(Before-and-after coordinate records)
BEGIN

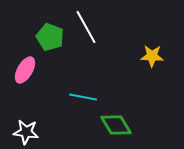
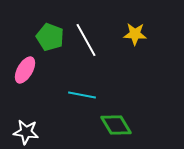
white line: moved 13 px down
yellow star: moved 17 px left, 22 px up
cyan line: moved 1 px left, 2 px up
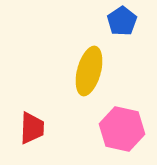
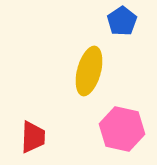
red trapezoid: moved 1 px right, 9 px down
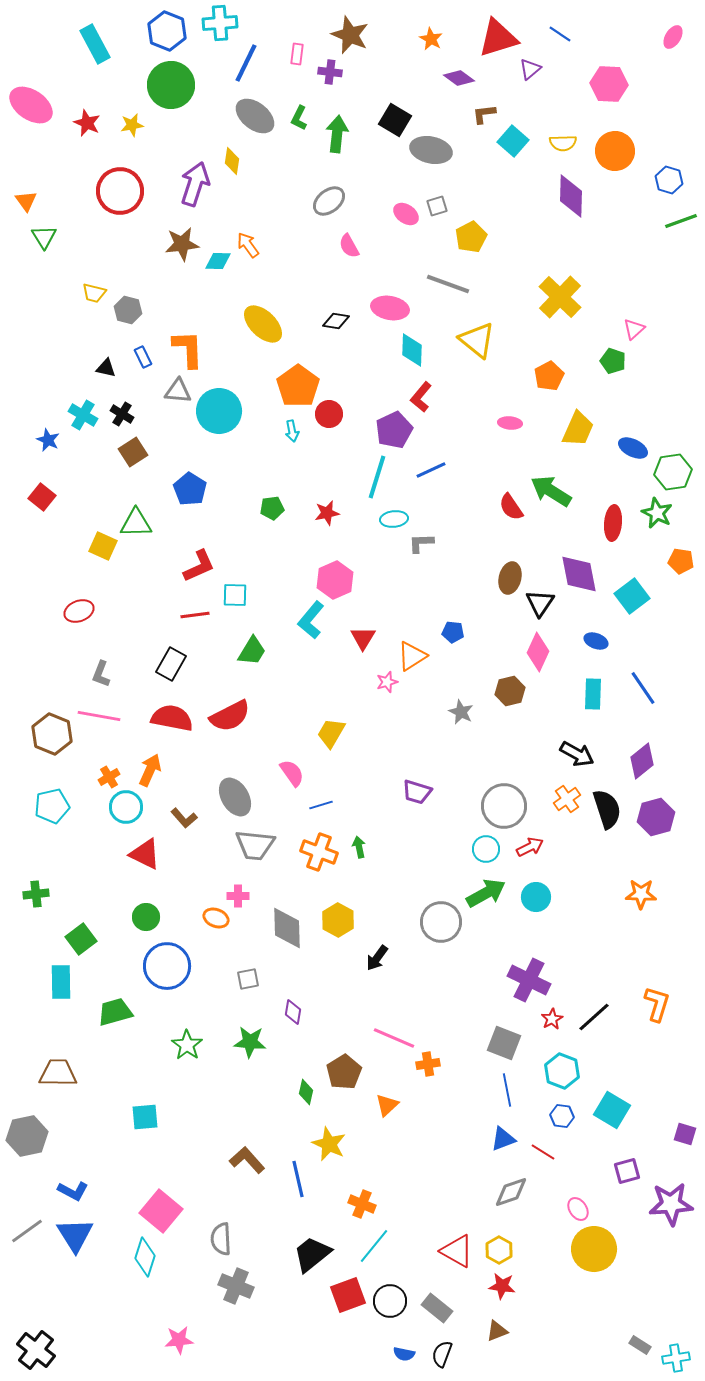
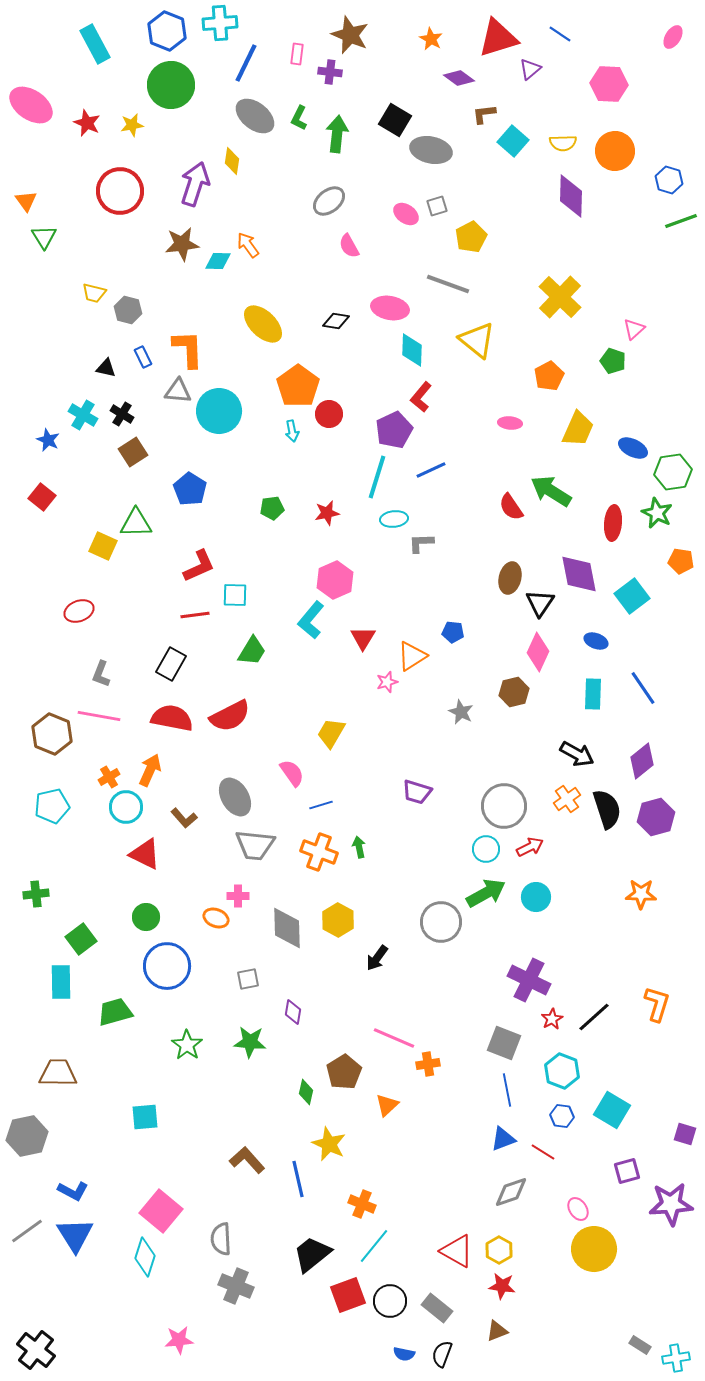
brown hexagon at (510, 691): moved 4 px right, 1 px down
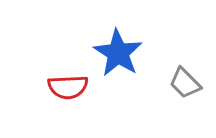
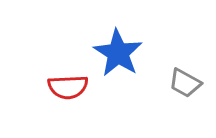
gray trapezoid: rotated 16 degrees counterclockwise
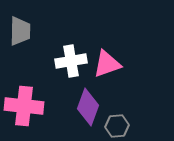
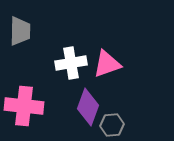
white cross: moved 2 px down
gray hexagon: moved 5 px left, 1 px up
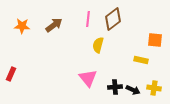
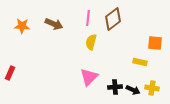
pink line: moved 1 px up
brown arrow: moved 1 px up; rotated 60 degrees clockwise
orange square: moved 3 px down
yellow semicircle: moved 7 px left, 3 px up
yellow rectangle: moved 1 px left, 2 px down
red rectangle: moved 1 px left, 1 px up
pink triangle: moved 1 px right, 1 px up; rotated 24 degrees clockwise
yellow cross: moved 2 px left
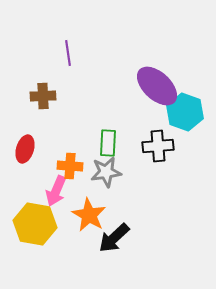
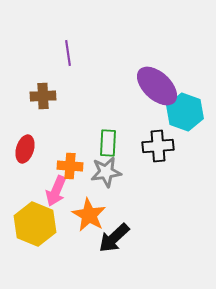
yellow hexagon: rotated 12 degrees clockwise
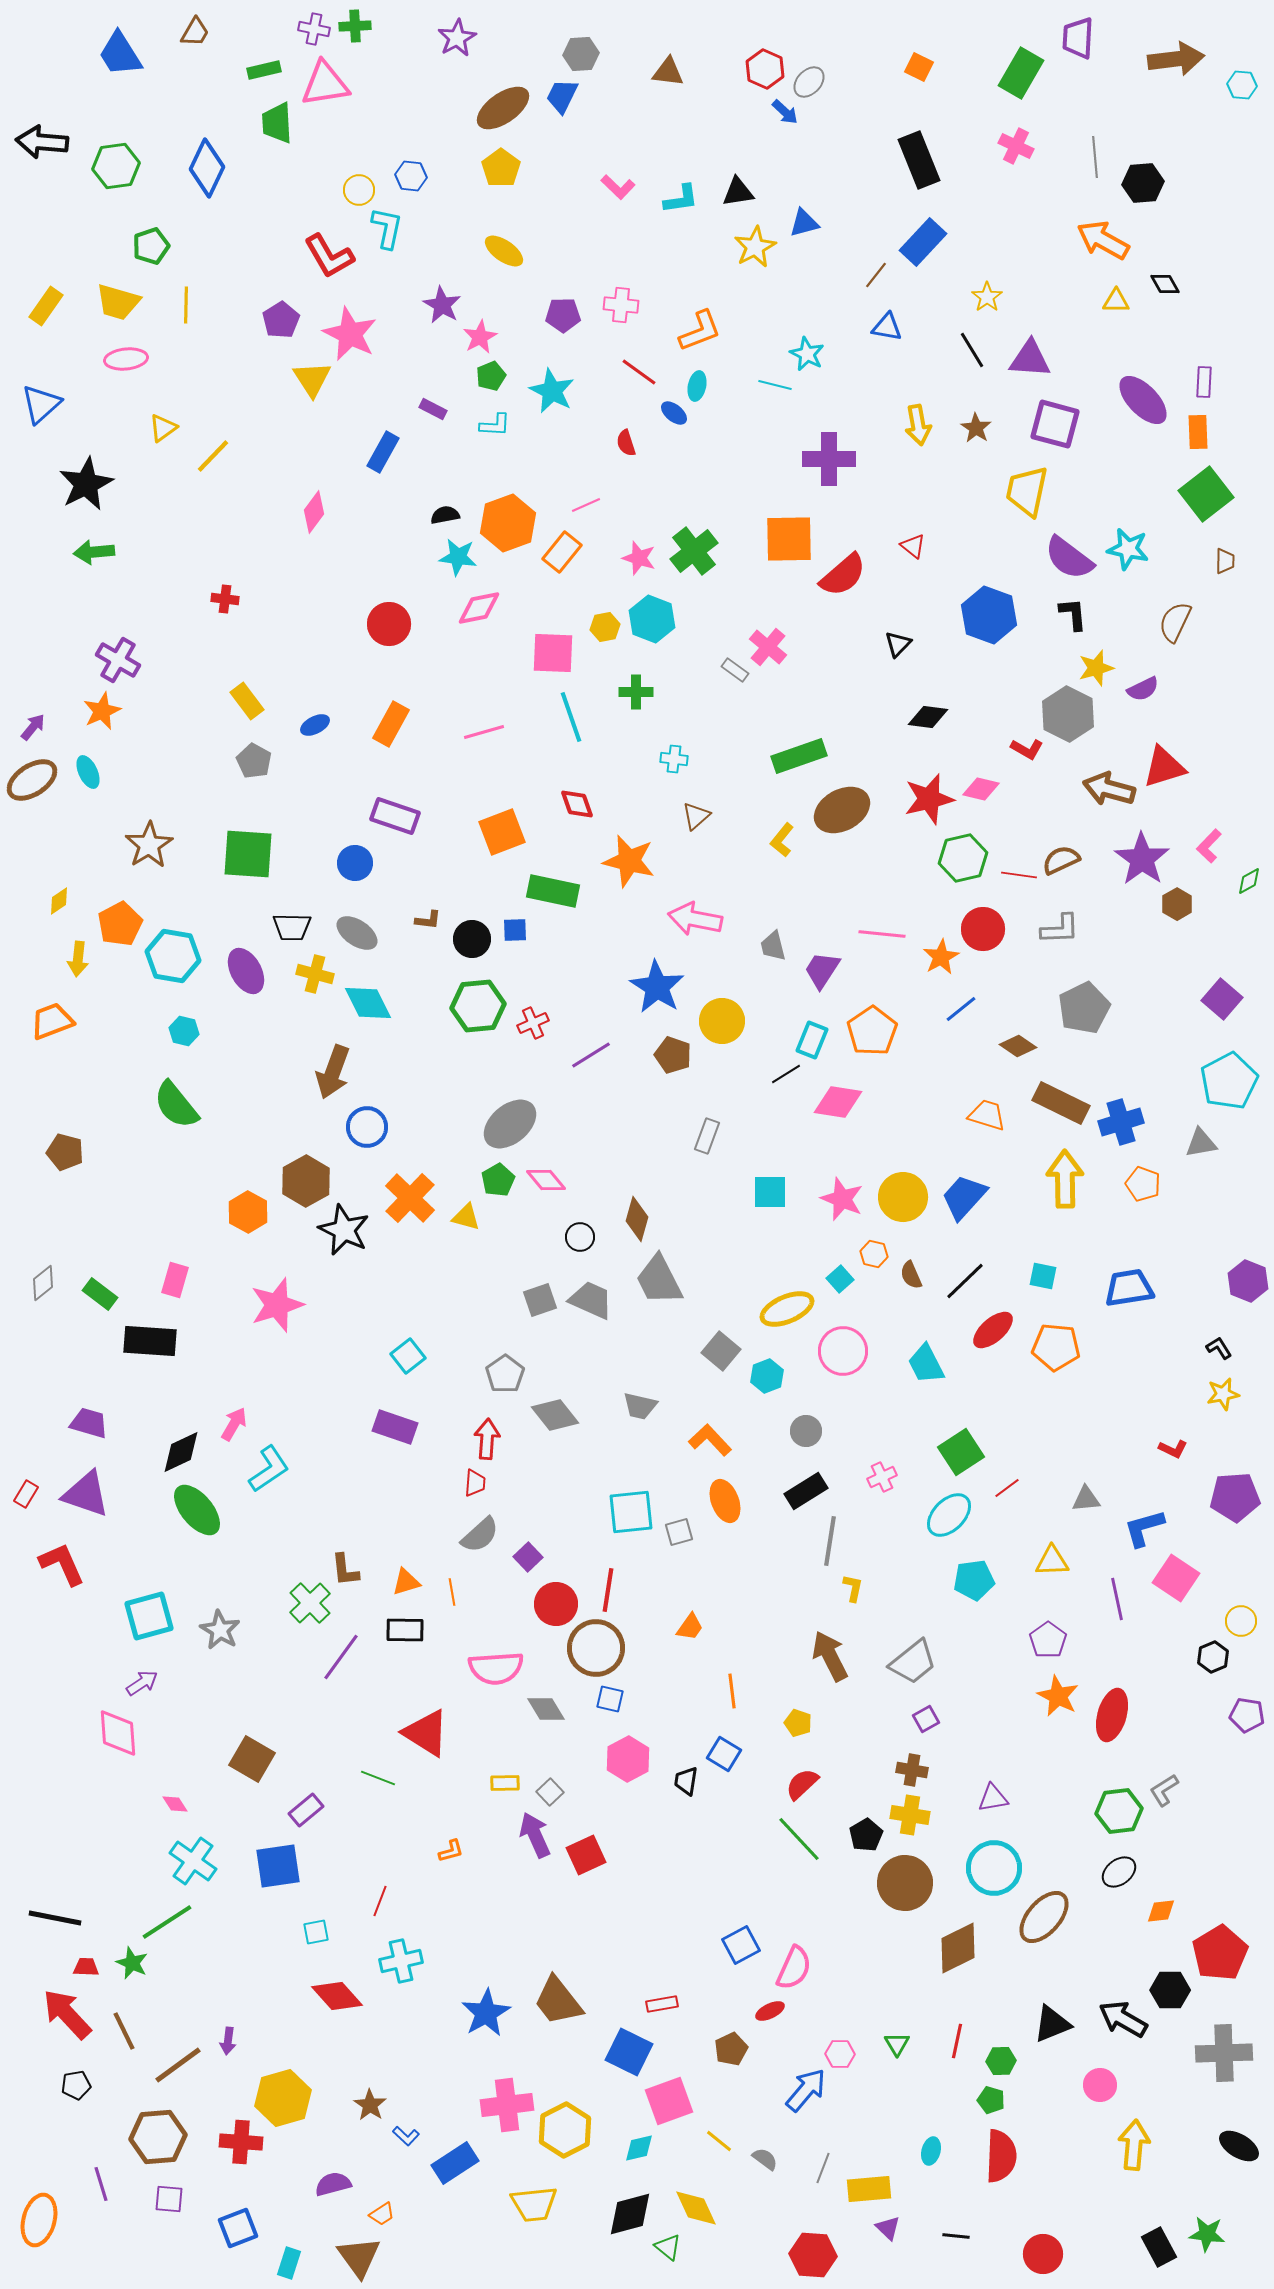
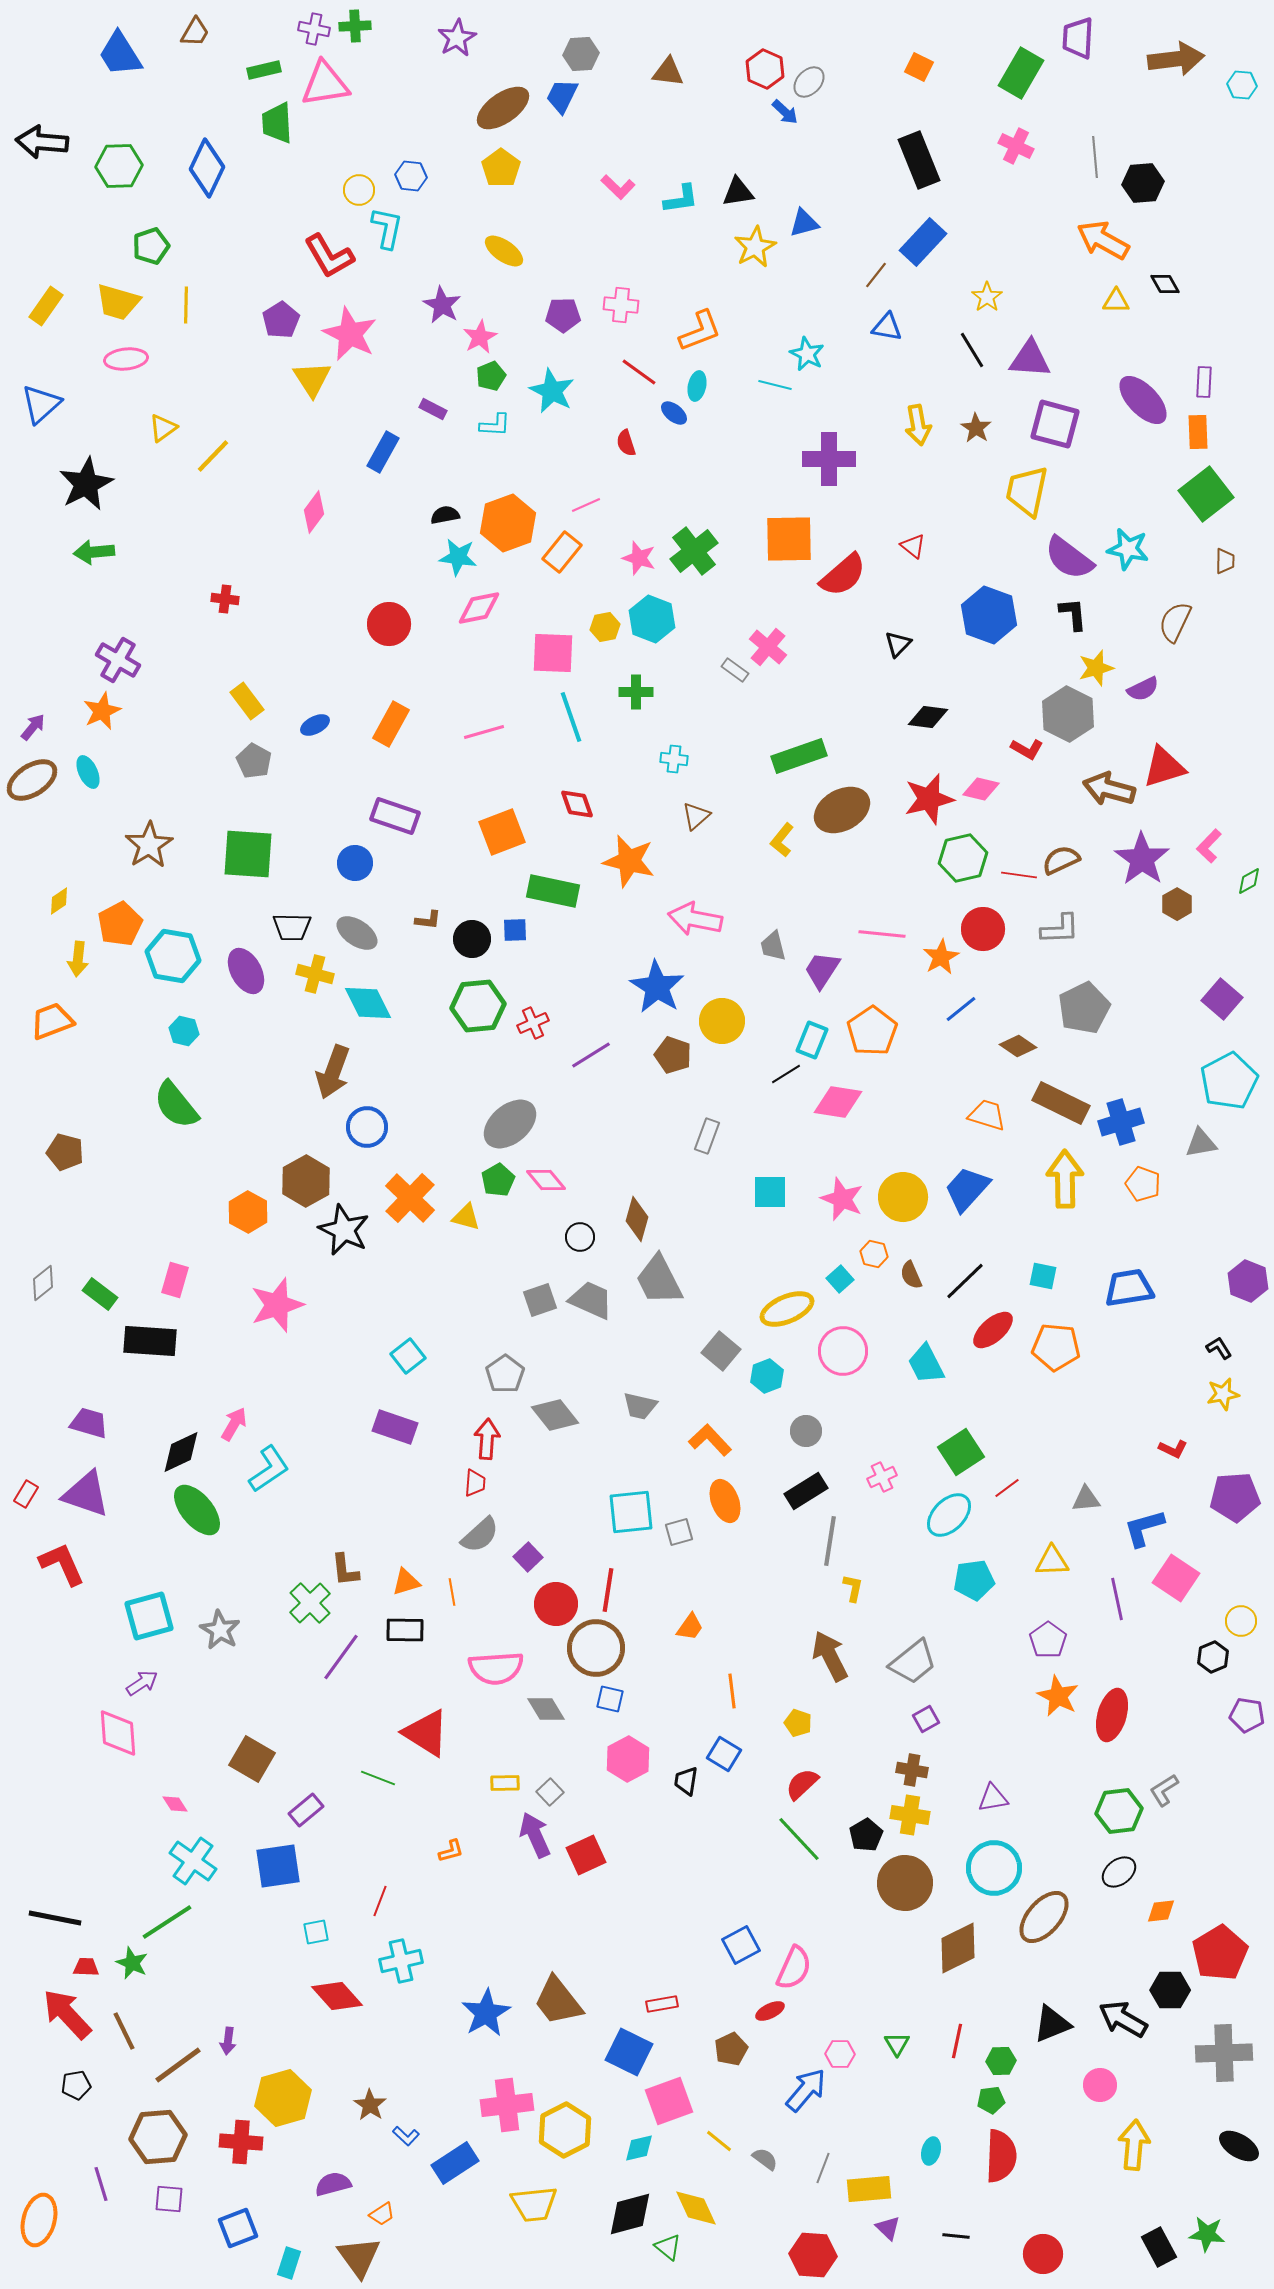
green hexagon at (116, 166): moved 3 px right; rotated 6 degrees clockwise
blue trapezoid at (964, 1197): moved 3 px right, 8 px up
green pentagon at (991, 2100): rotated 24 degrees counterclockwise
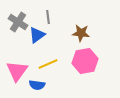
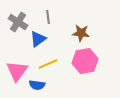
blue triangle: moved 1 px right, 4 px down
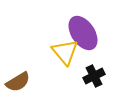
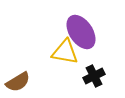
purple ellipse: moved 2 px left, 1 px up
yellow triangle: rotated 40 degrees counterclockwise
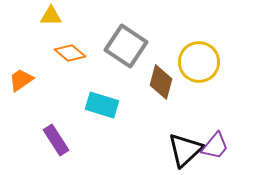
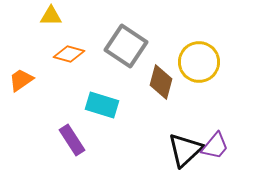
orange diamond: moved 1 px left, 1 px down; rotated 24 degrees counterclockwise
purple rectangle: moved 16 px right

END

**ASSIGNMENT:** A line qualifies when it holds the word "counterclockwise"; report all qualifying lines from the records above.

**RESULT:**
gray trapezoid: rotated 16 degrees counterclockwise
green pentagon at (991, 2100): rotated 24 degrees counterclockwise
yellow triangle: rotated 40 degrees counterclockwise
orange diamond: moved 1 px left, 1 px down; rotated 24 degrees counterclockwise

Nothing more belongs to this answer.